(What is expected):
Your answer must consist of the lines running from the one that holds "(306, 377) = (417, 544): none" to the end of the data, copied exactly.

(Items listed in a dataset):
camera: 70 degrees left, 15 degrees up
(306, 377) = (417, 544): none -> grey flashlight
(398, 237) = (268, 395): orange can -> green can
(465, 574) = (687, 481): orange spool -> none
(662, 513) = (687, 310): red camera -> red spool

(Answer below):
(306, 377) = (417, 544): none -> grey flashlight
(398, 237) = (268, 395): orange can -> green can
(465, 574) = (687, 481): orange spool -> none
(662, 513) = (687, 310): red camera -> red spool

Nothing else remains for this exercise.